Dataset section »

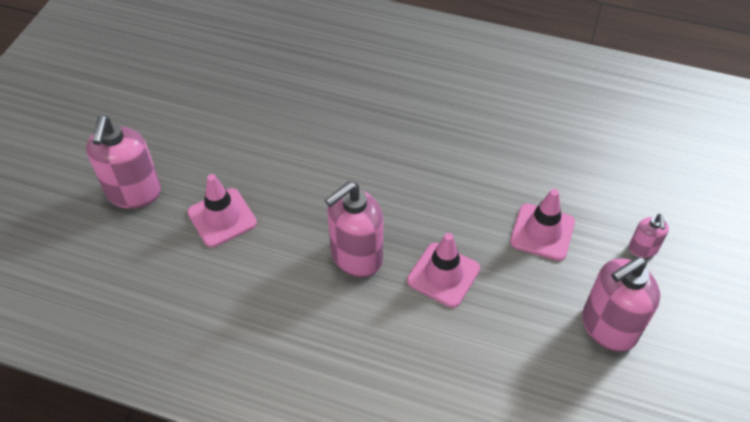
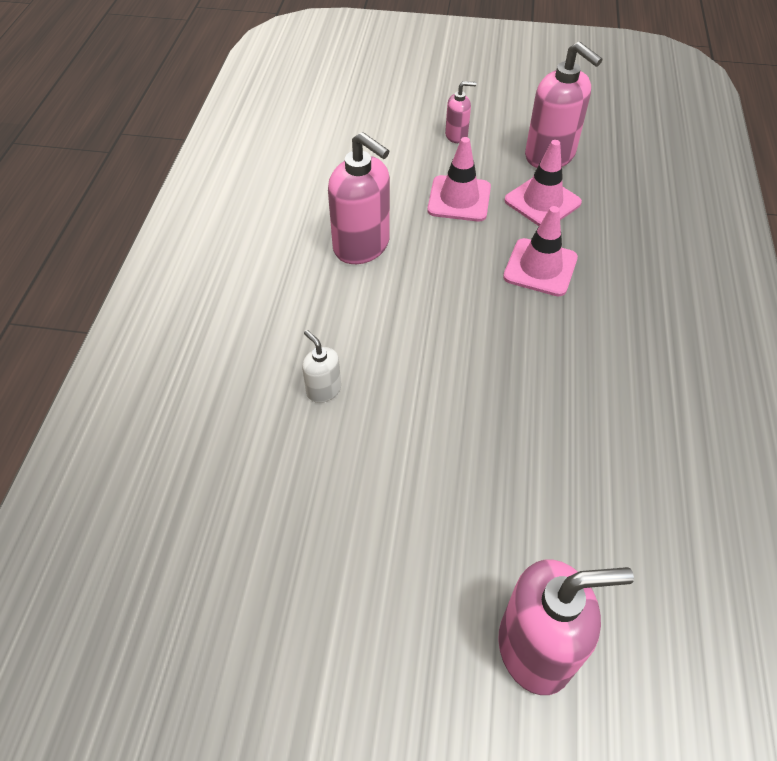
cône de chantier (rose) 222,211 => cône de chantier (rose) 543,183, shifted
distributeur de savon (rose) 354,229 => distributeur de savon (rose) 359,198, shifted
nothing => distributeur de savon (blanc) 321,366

What the task asks » Although the material contains pictures, only the lines are to be written out, exactly as they stand.

Answer to this problem »
cône de chantier (rose) 222,211 => cône de chantier (rose) 543,183, shifted
distributeur de savon (rose) 354,229 => distributeur de savon (rose) 359,198, shifted
nothing => distributeur de savon (blanc) 321,366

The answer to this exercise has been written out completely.